■ **RECORDS PROVIDED**
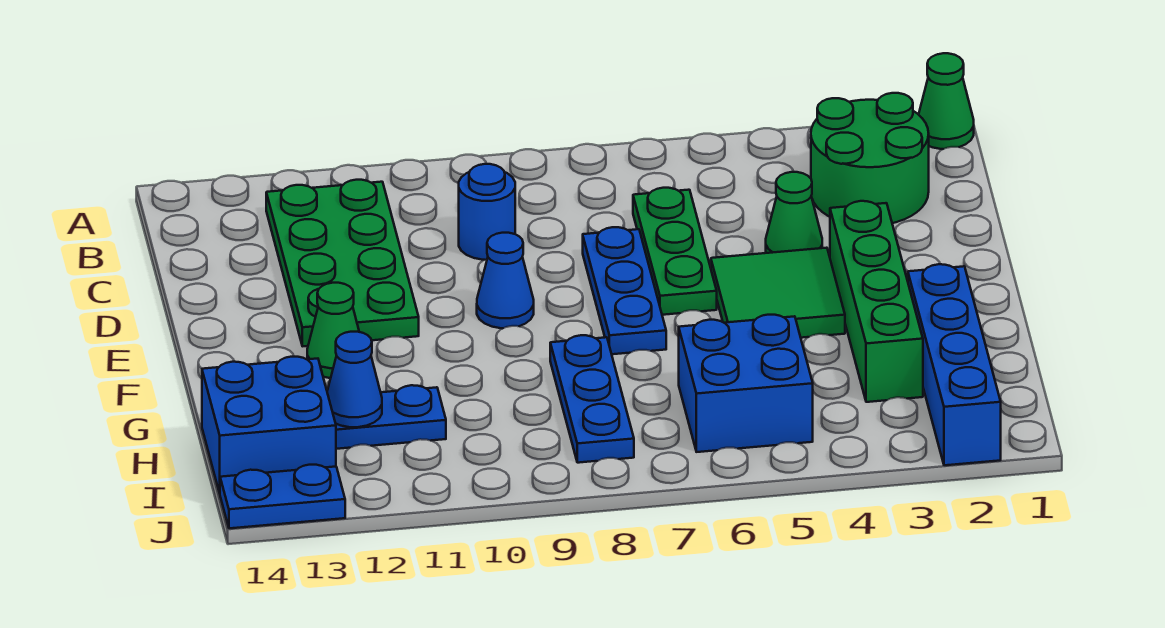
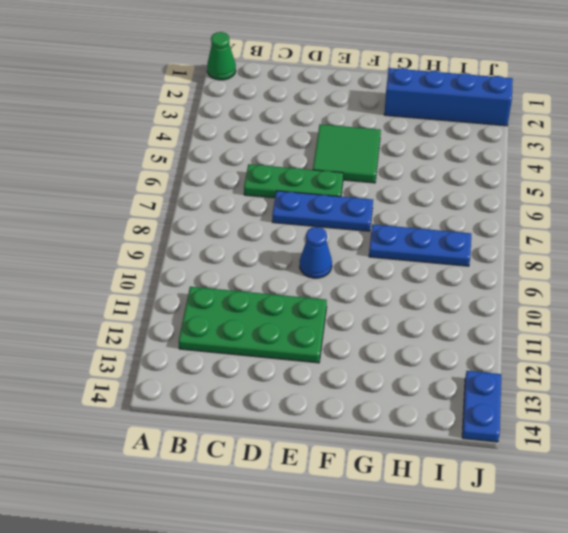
none -> green round brick B2:C3 level 1
none -> blue round brick C9 level 1
none -> green cone D4 level 1

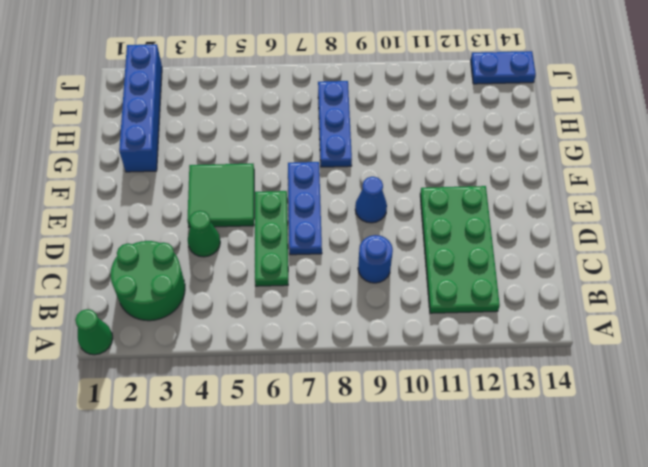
none -> green brick E3:H3 level 1
none -> green cone F12 level 1
none -> blue brick H5:I6 level 1

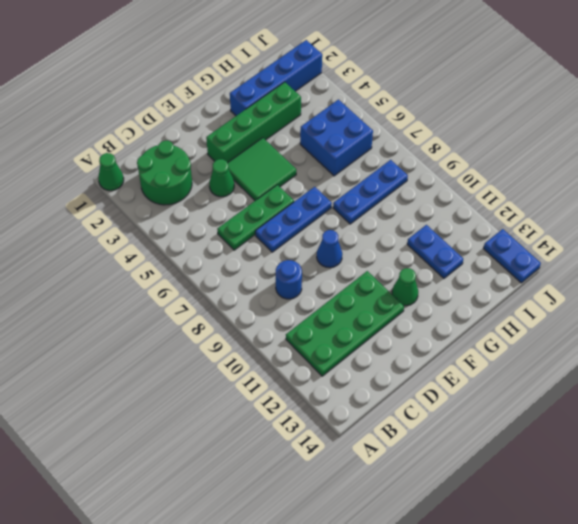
none -> blue brick H13:I14 level 1
none -> blue cone H12 level 2

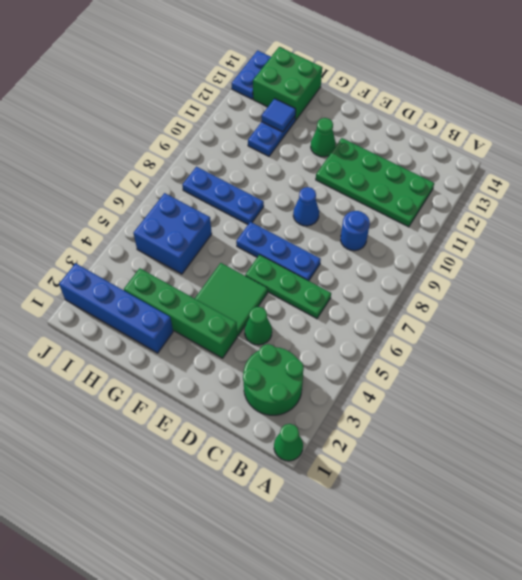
blue tile H12 level 2 -> blue cone H12 level 2
green brick H13:I14 level 1 -> blue brick H13:I14 level 1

■ **REQUIRED WORK**
All lines above that include the word "green" must be copied into the answer.

■ **OUTPUT OF THE EXERCISE**
none -> green round brick B2:C3 level 1
none -> green cone D4 level 1
none -> green brick E3:H3 level 1
none -> green cone F12 level 1
green brick H13:I14 level 1 -> blue brick H13:I14 level 1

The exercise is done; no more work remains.